In the entries that follow, how many lines hold "notebook"? Nothing but the number is expected.

___ Material for this task ___

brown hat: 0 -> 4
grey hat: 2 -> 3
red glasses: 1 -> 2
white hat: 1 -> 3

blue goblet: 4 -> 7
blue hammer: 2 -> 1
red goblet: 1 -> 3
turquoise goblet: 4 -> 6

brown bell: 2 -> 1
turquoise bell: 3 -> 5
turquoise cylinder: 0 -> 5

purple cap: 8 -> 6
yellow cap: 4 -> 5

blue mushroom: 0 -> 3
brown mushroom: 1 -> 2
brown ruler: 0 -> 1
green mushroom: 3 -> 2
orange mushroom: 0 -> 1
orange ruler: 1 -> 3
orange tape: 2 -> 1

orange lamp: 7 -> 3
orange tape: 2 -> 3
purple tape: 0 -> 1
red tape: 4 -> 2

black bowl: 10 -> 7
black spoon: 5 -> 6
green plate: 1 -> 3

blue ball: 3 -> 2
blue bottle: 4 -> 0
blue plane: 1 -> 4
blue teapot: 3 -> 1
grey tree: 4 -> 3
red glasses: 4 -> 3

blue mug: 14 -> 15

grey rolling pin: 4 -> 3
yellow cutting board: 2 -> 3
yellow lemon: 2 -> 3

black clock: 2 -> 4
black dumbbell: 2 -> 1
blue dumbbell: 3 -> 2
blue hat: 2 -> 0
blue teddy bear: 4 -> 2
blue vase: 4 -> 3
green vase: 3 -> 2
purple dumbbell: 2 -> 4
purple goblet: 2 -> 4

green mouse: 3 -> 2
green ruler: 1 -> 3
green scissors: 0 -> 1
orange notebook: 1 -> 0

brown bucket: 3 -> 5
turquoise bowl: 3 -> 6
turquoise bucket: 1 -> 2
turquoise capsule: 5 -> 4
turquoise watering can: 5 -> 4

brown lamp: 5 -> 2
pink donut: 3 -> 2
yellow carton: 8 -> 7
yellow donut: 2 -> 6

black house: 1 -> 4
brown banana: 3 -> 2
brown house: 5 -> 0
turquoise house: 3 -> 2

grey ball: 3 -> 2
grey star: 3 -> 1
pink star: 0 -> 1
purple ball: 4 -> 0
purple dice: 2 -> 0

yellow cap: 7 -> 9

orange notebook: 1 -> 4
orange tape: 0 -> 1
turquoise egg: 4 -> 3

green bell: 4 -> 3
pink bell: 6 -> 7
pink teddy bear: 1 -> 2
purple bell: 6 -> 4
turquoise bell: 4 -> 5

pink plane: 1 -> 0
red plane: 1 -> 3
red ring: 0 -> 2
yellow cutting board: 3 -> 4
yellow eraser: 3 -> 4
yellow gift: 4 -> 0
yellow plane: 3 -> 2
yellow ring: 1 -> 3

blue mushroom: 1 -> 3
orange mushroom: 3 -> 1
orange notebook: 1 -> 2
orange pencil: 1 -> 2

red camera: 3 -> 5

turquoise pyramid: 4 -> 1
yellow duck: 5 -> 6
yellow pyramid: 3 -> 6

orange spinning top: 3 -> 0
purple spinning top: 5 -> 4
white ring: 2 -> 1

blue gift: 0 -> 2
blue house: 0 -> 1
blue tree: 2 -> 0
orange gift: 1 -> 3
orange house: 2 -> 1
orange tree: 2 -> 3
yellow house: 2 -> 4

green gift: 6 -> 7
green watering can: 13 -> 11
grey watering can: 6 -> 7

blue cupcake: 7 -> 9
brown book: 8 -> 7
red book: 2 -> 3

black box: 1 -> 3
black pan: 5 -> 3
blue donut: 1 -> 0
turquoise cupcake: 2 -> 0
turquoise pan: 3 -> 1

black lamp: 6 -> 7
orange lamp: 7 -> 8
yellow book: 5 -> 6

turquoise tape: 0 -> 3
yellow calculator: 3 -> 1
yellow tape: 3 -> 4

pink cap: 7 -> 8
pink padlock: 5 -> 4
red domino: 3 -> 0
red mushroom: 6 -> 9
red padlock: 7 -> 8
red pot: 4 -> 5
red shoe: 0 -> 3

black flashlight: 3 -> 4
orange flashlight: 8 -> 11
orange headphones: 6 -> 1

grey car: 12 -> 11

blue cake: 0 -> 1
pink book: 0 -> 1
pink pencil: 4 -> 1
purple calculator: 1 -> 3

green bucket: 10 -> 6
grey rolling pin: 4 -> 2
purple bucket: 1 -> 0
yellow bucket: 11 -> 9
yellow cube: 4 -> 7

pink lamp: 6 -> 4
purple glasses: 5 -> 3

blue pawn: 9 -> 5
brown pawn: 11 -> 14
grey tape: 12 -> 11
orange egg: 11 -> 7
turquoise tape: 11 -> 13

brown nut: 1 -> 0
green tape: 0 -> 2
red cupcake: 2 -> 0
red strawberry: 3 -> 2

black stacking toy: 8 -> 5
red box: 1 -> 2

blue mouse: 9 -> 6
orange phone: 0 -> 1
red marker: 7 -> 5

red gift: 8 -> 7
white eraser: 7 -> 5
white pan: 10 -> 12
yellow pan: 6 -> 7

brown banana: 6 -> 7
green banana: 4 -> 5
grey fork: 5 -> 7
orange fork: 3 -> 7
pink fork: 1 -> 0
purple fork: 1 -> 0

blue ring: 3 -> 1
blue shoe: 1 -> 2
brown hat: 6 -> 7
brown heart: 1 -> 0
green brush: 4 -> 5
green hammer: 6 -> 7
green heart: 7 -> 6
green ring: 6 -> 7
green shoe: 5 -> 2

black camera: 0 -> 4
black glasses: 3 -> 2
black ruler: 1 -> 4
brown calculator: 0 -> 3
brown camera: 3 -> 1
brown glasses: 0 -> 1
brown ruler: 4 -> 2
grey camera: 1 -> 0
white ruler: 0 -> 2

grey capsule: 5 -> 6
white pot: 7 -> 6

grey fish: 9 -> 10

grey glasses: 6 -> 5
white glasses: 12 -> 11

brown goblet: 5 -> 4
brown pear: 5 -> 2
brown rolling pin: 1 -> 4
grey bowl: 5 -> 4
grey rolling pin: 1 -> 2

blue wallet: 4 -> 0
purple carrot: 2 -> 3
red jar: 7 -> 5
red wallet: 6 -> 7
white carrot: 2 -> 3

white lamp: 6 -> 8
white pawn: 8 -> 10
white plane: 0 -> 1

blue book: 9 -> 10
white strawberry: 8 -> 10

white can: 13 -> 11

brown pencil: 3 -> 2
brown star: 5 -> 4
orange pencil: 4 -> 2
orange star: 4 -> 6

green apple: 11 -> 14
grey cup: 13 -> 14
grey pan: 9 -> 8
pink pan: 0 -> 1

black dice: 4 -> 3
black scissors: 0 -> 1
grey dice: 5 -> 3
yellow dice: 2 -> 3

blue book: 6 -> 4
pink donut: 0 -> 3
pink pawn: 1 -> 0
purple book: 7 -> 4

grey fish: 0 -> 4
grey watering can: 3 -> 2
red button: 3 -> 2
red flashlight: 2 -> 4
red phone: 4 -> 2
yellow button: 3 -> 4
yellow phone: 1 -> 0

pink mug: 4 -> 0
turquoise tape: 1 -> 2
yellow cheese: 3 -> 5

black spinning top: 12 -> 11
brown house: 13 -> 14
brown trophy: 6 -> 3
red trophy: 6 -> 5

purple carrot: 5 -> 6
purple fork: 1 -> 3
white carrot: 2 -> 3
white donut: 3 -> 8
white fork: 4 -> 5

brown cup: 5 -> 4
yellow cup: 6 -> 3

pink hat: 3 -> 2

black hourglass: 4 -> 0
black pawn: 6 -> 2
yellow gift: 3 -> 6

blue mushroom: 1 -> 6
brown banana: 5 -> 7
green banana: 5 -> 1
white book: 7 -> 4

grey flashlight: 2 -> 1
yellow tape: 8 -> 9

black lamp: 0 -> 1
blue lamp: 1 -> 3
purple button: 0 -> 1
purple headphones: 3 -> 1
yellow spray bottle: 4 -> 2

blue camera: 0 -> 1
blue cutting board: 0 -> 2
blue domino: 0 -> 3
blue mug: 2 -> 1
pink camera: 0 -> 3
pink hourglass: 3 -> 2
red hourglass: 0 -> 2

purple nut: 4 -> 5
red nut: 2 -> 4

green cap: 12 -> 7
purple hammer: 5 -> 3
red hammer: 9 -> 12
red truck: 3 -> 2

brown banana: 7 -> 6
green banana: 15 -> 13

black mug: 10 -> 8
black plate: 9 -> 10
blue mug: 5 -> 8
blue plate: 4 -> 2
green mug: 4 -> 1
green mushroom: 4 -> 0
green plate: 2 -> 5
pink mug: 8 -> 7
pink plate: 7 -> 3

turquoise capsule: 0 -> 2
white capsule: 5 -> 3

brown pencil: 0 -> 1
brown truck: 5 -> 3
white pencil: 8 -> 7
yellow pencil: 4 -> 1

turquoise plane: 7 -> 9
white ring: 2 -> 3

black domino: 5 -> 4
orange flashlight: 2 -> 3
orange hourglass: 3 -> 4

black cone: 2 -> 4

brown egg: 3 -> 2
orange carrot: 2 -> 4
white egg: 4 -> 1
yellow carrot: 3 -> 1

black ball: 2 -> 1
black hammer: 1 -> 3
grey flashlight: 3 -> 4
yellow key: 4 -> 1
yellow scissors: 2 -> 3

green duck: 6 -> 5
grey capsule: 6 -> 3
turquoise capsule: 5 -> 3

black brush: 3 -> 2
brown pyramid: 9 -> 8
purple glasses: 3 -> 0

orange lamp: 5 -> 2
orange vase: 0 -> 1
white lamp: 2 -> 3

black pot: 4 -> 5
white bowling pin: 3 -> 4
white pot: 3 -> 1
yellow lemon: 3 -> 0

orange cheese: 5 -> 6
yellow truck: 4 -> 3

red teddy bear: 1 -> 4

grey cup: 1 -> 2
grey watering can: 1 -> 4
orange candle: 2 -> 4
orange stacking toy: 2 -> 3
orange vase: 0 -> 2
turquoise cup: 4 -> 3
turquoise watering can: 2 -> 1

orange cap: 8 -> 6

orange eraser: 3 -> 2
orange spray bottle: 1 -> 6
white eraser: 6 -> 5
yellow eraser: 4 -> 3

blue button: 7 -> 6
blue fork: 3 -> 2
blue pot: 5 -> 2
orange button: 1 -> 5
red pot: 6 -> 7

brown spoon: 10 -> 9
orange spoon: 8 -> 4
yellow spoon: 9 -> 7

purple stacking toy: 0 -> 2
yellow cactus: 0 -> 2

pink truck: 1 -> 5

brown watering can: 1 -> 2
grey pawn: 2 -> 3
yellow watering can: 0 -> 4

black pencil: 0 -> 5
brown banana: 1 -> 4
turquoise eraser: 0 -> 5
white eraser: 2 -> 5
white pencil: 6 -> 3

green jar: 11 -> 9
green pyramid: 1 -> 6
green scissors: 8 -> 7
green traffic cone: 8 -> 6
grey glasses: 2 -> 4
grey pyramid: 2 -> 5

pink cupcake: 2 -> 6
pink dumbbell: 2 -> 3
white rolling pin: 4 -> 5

___

Written answer:
3